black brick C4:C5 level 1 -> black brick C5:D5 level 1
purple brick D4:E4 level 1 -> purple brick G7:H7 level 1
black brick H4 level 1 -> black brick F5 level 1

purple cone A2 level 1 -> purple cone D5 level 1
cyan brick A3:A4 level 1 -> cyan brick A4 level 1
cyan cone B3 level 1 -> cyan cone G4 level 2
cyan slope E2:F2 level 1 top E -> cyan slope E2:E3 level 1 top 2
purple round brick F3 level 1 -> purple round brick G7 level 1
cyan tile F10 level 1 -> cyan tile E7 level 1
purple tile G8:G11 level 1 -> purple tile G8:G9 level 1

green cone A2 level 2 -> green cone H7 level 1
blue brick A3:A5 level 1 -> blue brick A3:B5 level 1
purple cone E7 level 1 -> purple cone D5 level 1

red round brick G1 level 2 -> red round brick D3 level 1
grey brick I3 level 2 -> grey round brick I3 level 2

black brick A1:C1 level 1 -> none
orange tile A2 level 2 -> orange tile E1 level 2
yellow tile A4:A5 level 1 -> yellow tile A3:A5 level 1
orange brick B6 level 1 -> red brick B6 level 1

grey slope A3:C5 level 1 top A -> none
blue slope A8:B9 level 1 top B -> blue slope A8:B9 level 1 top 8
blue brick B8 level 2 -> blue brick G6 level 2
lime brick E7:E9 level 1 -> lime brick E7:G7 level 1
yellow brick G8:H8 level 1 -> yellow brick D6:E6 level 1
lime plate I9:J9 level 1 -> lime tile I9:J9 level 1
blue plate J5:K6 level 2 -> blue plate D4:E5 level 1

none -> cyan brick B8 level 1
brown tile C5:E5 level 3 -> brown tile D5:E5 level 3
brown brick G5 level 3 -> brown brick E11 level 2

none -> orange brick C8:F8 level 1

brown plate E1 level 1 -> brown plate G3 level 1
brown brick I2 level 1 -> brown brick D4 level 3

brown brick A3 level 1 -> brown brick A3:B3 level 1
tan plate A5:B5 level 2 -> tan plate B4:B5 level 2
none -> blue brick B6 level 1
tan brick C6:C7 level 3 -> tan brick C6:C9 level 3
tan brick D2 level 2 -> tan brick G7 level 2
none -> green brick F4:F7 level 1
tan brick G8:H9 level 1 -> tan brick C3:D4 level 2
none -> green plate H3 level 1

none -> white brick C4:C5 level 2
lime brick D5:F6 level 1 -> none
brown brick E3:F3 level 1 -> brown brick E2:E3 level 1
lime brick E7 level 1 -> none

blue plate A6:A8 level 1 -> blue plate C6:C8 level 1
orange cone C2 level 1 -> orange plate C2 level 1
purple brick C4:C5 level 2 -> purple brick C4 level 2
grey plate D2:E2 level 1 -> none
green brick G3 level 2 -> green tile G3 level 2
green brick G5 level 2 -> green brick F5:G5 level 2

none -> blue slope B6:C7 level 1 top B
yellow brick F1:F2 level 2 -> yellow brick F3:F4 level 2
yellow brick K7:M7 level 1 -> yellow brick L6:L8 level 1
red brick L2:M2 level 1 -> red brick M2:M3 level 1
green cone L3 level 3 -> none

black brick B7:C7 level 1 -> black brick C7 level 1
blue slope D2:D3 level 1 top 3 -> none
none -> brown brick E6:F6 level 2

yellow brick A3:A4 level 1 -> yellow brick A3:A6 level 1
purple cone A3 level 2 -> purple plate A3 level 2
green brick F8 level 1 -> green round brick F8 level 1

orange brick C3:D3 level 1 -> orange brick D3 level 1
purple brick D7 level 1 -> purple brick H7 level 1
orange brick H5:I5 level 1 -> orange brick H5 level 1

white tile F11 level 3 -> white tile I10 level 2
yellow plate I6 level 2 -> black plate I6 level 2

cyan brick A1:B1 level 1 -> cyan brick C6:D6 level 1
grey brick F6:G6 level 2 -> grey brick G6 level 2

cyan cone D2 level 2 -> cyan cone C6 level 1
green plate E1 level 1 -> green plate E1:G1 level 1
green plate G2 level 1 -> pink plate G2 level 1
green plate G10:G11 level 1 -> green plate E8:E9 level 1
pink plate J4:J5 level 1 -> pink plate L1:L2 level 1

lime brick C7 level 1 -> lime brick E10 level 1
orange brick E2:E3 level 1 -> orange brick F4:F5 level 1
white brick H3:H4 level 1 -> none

++++

## Work instructions
Give back the entries above exactly as they are, from their first line through the line that contains "lime plate I9:J9", both included, with nothing else.

## Output below
black brick C4:C5 level 1 -> black brick C5:D5 level 1
purple brick D4:E4 level 1 -> purple brick G7:H7 level 1
black brick H4 level 1 -> black brick F5 level 1

purple cone A2 level 1 -> purple cone D5 level 1
cyan brick A3:A4 level 1 -> cyan brick A4 level 1
cyan cone B3 level 1 -> cyan cone G4 level 2
cyan slope E2:F2 level 1 top E -> cyan slope E2:E3 level 1 top 2
purple round brick F3 level 1 -> purple round brick G7 level 1
cyan tile F10 level 1 -> cyan tile E7 level 1
purple tile G8:G11 level 1 -> purple tile G8:G9 level 1

green cone A2 level 2 -> green cone H7 level 1
blue brick A3:A5 level 1 -> blue brick A3:B5 level 1
purple cone E7 level 1 -> purple cone D5 level 1

red round brick G1 level 2 -> red round brick D3 level 1
grey brick I3 level 2 -> grey round brick I3 level 2

black brick A1:C1 level 1 -> none
orange tile A2 level 2 -> orange tile E1 level 2
yellow tile A4:A5 level 1 -> yellow tile A3:A5 level 1
orange brick B6 level 1 -> red brick B6 level 1

grey slope A3:C5 level 1 top A -> none
blue slope A8:B9 level 1 top B -> blue slope A8:B9 level 1 top 8
blue brick B8 level 2 -> blue brick G6 level 2
lime brick E7:E9 level 1 -> lime brick E7:G7 level 1
yellow brick G8:H8 level 1 -> yellow brick D6:E6 level 1
lime plate I9:J9 level 1 -> lime tile I9:J9 level 1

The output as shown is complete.